PROBLEM DETAILS:
Your copy of the entries must be exact, and it must not include the pictures.

[Multi-step shape edit data]
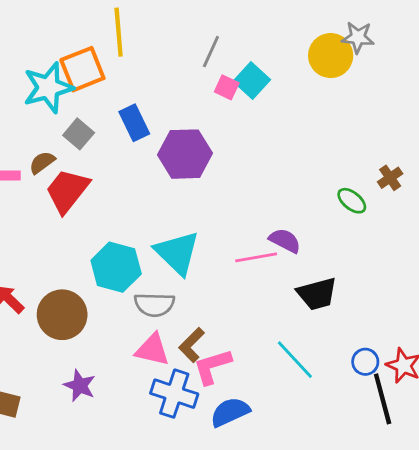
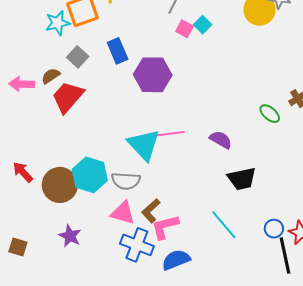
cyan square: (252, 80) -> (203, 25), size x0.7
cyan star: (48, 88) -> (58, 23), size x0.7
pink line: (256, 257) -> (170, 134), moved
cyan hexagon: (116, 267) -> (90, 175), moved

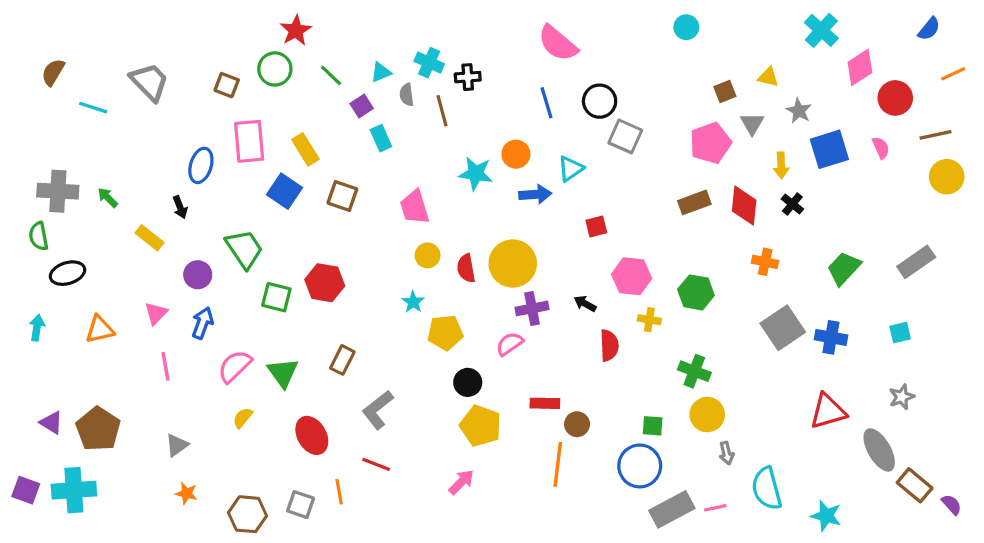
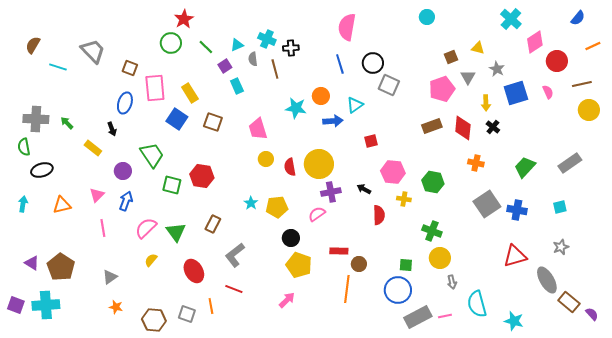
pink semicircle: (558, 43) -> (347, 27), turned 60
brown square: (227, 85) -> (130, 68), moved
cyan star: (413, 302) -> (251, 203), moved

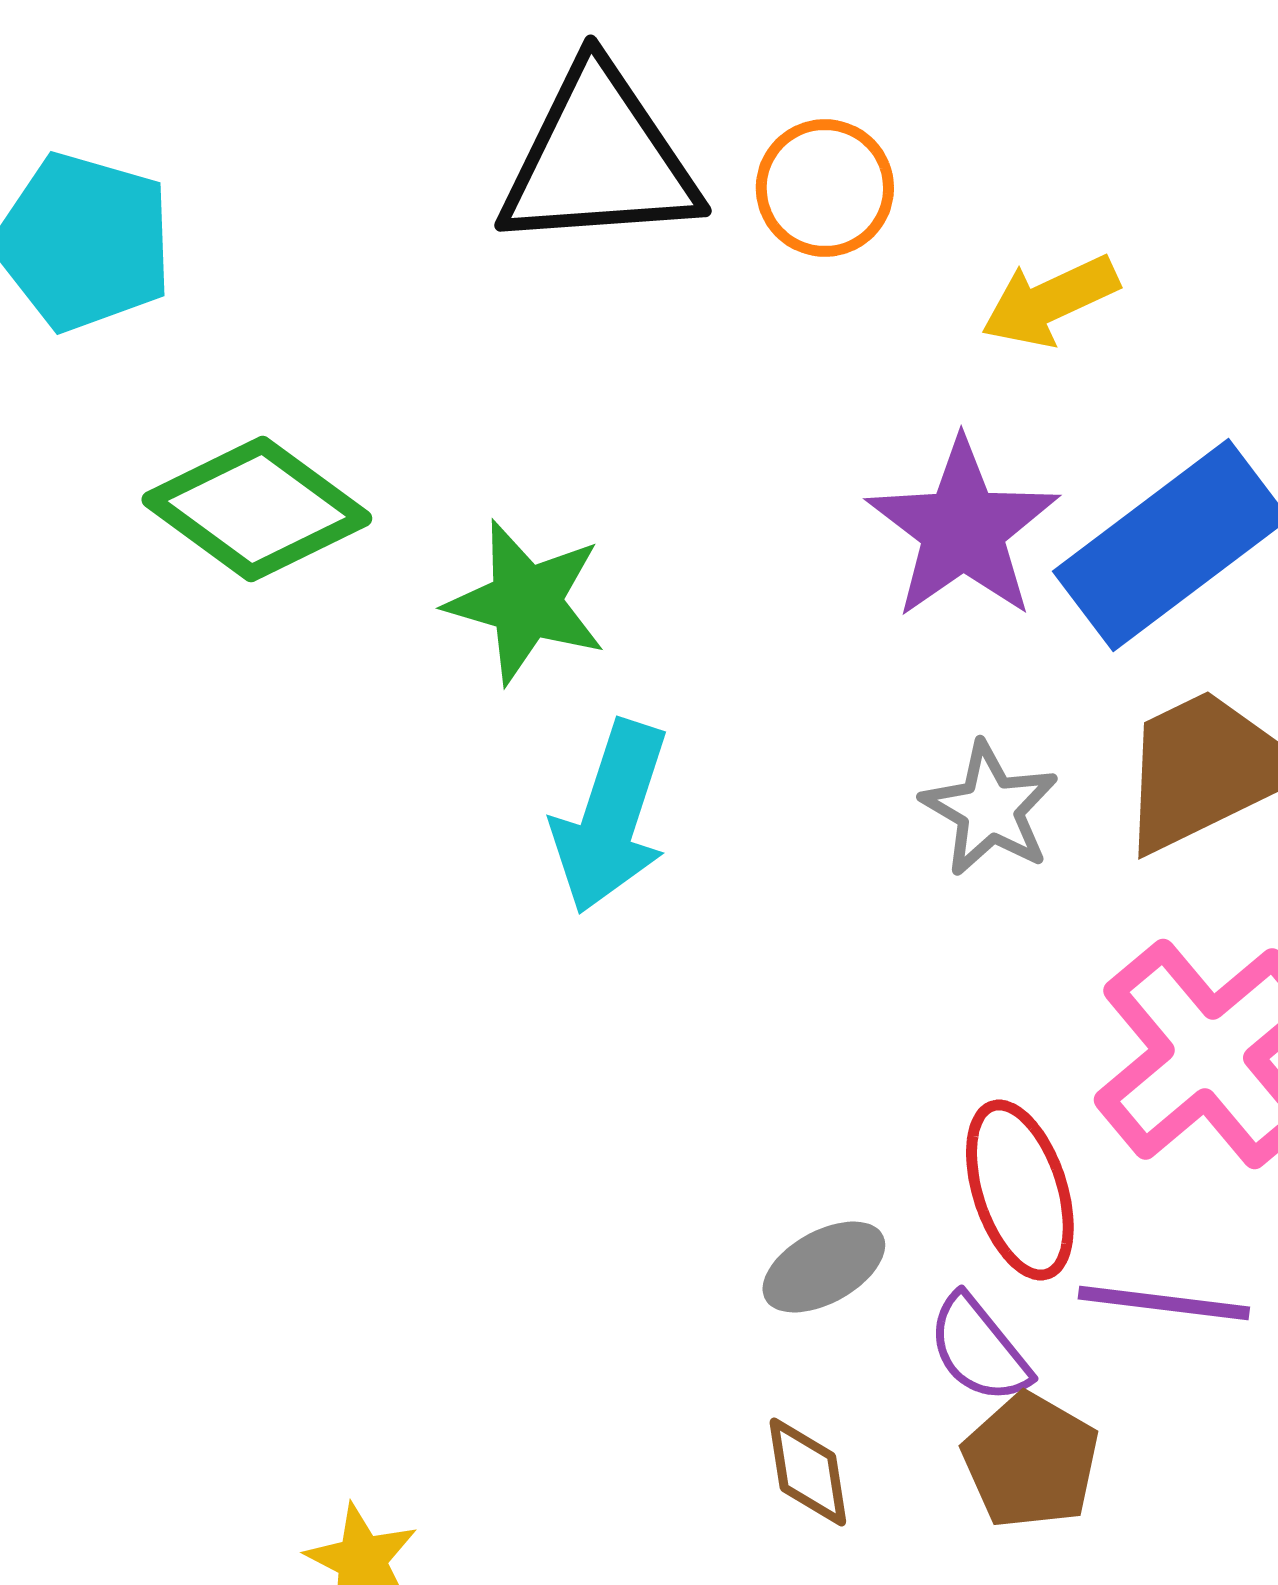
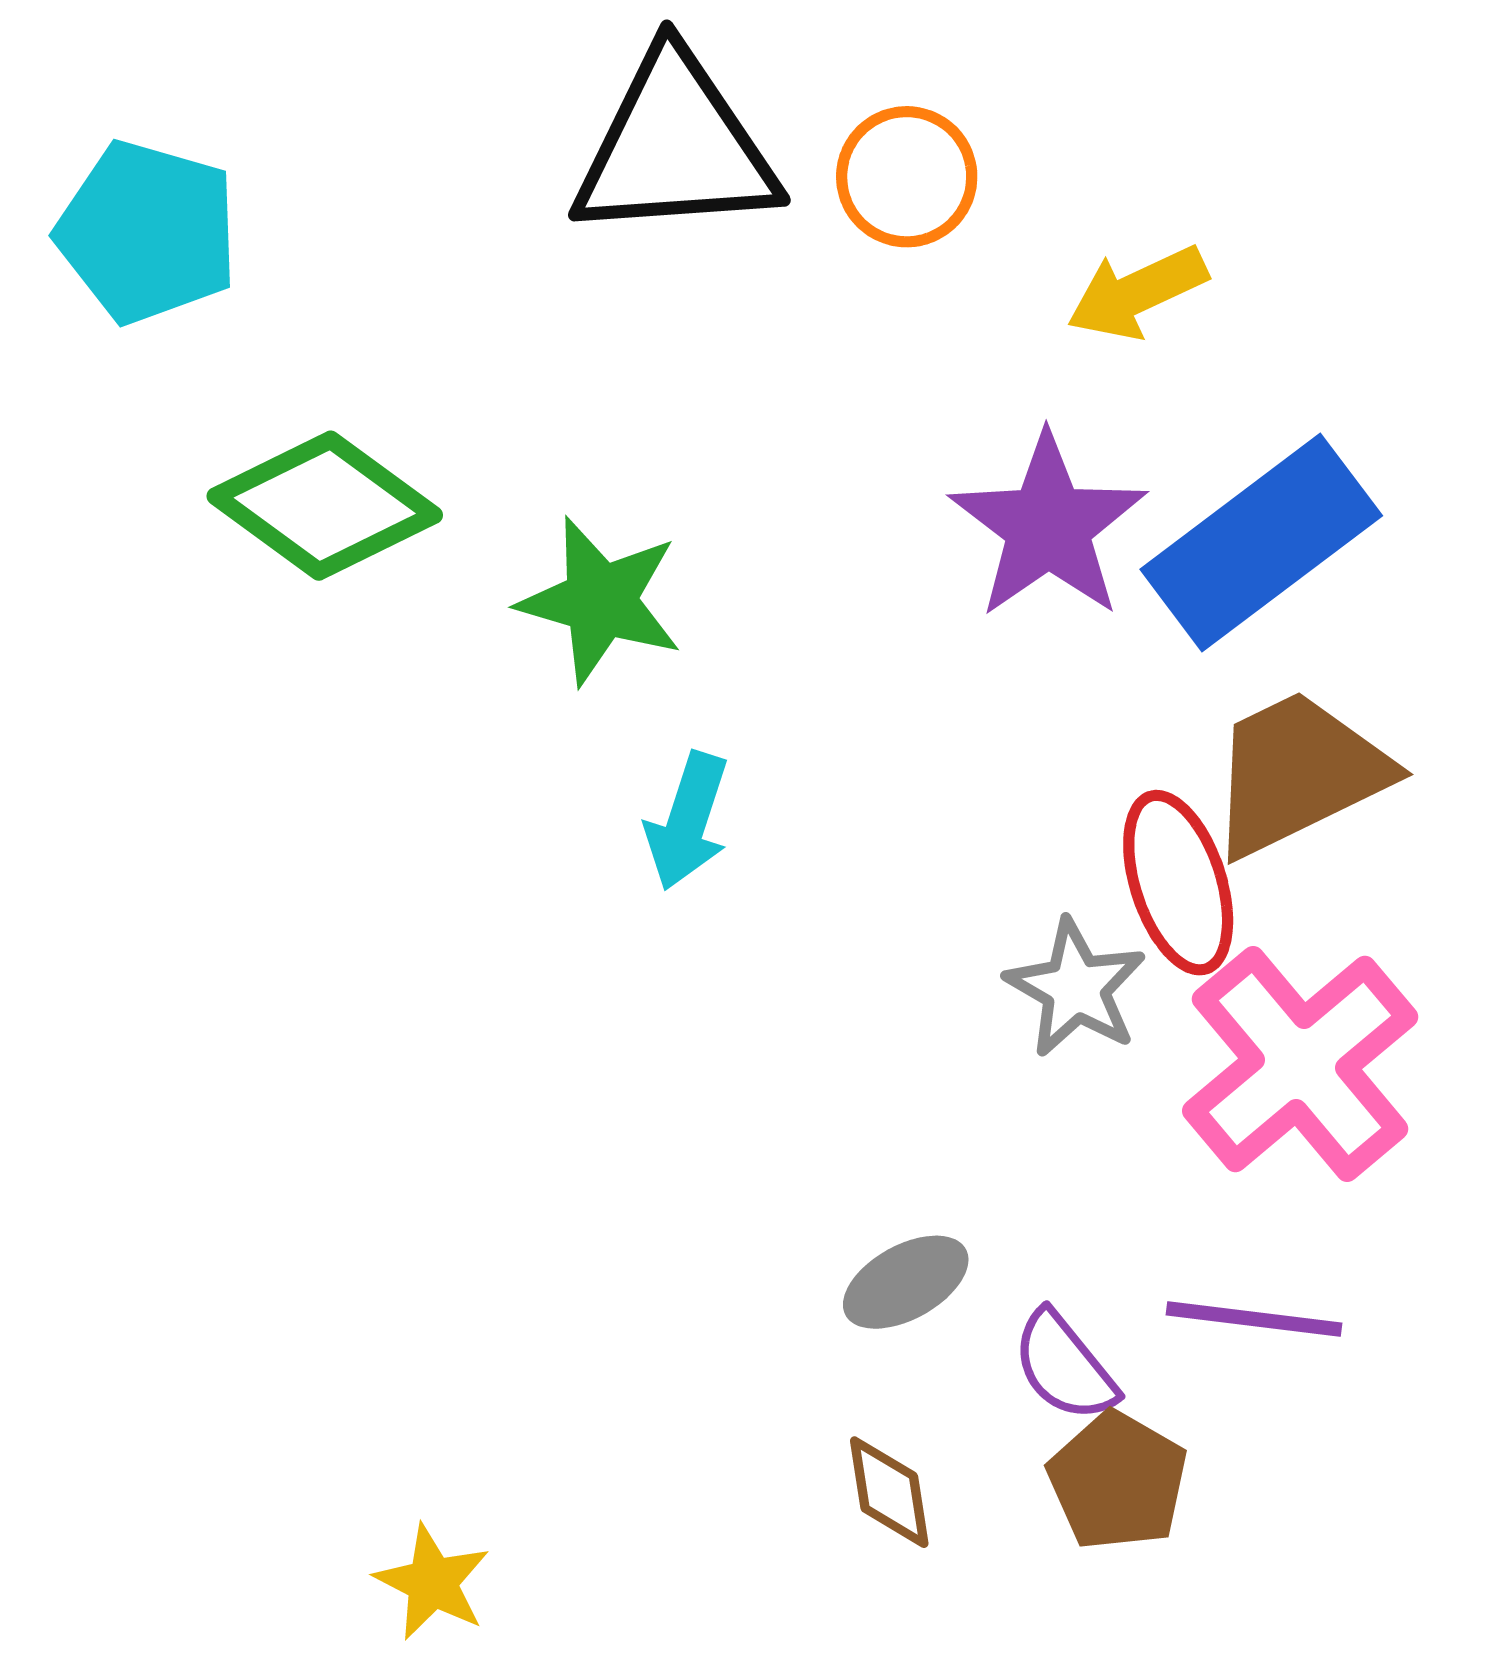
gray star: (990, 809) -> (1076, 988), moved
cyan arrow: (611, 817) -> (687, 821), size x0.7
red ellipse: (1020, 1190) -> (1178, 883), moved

TASK RESULT:
cyan square: (252, 80) -> (203, 25), size x0.7
cyan star: (48, 88) -> (58, 23), size x0.7
pink line: (256, 257) -> (170, 134), moved
cyan hexagon: (116, 267) -> (90, 175), moved

pink semicircle: (558, 43) -> (347, 27), turned 60
brown square: (227, 85) -> (130, 68), moved
cyan star: (413, 302) -> (251, 203), moved

gray star: (990, 809) -> (1076, 988), moved
cyan arrow: (611, 817) -> (687, 821), size x0.7
red ellipse: (1020, 1190) -> (1178, 883), moved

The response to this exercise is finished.